* [TASK GOAL] Write out precisely the lines beginning with the line that contains "OLED3 pin SCL: D8 -> D9" and ending with the last line of the entries, and no other lines.

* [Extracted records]

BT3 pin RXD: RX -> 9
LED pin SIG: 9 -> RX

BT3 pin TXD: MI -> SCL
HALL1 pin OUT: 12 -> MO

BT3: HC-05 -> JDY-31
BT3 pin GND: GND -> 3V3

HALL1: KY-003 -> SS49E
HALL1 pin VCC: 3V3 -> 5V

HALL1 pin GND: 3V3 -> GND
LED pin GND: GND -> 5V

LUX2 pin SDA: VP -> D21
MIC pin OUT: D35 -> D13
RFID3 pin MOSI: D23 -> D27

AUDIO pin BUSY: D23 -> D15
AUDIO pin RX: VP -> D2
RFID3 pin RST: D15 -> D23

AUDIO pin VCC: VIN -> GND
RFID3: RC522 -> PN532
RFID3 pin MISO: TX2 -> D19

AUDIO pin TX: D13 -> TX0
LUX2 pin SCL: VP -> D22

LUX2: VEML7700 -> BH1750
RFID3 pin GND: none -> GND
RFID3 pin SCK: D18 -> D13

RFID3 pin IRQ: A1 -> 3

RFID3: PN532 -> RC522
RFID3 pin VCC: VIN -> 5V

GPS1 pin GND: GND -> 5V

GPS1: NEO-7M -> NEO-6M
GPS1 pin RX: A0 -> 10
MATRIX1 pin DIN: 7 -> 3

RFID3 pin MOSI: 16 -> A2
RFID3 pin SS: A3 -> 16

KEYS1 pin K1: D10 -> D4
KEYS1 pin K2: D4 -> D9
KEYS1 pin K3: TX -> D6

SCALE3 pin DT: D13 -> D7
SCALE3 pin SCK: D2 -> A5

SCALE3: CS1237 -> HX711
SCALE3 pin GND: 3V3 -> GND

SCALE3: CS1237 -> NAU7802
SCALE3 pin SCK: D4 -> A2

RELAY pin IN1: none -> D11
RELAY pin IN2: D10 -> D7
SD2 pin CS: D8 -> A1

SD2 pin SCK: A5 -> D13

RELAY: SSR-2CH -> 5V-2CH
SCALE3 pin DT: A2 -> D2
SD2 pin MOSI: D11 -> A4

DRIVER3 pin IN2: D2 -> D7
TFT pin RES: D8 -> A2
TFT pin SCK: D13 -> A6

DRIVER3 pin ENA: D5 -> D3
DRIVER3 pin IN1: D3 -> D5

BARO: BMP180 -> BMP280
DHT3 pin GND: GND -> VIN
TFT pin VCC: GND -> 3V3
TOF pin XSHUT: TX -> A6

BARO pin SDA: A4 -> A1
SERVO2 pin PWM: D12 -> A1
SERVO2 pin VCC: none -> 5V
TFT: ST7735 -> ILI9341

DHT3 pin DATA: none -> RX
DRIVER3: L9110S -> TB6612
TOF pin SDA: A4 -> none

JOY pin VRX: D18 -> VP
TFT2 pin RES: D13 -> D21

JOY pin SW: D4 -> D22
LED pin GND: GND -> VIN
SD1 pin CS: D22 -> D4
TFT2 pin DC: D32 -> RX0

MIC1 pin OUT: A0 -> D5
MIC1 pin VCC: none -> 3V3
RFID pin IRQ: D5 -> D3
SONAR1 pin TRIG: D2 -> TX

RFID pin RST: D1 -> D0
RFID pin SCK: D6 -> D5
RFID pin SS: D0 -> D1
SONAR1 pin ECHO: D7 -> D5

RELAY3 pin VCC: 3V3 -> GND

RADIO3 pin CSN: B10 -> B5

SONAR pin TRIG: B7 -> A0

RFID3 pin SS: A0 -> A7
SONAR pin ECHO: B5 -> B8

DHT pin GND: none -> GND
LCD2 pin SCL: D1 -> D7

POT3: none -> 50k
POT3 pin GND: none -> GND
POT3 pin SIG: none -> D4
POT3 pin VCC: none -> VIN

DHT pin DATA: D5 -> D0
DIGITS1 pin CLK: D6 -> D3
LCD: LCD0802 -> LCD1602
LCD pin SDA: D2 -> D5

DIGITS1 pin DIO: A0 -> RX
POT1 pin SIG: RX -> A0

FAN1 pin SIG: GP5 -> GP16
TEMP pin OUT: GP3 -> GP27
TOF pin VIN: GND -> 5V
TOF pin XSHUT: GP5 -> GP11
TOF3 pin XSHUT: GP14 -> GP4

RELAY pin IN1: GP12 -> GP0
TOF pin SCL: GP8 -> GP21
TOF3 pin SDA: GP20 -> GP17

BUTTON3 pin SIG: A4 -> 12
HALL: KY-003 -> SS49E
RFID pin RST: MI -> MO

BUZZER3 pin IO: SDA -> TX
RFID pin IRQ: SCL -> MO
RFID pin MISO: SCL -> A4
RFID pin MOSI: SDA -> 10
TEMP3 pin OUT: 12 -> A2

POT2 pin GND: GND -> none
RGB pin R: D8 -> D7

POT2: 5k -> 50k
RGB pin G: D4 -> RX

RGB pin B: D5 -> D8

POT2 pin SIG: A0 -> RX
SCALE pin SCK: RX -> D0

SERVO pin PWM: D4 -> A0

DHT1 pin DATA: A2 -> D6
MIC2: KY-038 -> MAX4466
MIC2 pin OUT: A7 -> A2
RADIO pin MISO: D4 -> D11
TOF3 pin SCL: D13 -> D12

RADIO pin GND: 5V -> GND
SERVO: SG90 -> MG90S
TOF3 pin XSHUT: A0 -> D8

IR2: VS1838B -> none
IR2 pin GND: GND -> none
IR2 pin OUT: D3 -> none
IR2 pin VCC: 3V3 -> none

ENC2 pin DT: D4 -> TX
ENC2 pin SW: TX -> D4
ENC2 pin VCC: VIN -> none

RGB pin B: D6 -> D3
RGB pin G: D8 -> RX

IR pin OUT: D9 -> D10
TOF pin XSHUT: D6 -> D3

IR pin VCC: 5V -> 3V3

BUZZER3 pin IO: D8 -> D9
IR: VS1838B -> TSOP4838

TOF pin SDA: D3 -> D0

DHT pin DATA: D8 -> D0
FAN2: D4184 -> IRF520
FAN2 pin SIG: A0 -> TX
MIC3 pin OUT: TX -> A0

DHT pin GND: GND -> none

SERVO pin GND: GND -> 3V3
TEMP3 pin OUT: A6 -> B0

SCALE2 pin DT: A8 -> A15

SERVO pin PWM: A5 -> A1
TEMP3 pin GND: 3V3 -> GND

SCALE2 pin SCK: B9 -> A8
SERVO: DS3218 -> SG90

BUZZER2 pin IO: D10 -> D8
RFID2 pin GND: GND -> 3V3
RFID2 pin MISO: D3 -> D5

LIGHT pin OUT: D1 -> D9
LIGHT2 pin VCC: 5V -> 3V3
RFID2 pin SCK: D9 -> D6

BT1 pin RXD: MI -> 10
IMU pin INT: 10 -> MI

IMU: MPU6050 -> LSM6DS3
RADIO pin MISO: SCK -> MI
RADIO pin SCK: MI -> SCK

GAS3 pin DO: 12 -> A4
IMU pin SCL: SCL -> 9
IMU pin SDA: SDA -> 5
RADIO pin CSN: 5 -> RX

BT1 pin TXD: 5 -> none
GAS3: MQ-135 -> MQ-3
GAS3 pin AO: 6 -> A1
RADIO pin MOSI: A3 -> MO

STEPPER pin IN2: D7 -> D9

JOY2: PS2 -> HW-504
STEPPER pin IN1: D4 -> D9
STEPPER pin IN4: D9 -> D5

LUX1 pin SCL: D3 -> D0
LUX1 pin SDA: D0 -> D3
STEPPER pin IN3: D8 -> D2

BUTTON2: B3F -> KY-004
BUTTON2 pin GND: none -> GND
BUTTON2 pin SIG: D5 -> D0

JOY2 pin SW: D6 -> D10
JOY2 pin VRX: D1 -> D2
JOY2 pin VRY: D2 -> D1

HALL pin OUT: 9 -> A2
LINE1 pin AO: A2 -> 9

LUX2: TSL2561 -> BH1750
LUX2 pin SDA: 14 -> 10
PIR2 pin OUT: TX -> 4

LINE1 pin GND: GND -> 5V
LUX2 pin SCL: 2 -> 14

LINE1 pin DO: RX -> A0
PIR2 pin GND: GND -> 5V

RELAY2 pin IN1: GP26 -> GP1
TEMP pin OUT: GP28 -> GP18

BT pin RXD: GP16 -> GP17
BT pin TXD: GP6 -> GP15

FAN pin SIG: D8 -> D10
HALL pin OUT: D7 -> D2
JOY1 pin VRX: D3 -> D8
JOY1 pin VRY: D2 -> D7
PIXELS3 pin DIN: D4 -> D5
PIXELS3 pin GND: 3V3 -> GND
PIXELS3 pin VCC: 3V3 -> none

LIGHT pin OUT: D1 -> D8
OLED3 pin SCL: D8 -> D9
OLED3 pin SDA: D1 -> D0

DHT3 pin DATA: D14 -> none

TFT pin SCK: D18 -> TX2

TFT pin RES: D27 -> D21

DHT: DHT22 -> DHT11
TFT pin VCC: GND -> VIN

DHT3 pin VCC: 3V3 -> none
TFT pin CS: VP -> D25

* [SOLUTION BELOW]
OLED3 pin SCL: D8 -> D9
OLED3 pin SDA: D1 -> D0

DHT3 pin DATA: D14 -> none

TFT pin SCK: D18 -> TX2

TFT pin RES: D27 -> D21

DHT: DHT22 -> DHT11
TFT pin VCC: GND -> VIN

DHT3 pin VCC: 3V3 -> none
TFT pin CS: VP -> D25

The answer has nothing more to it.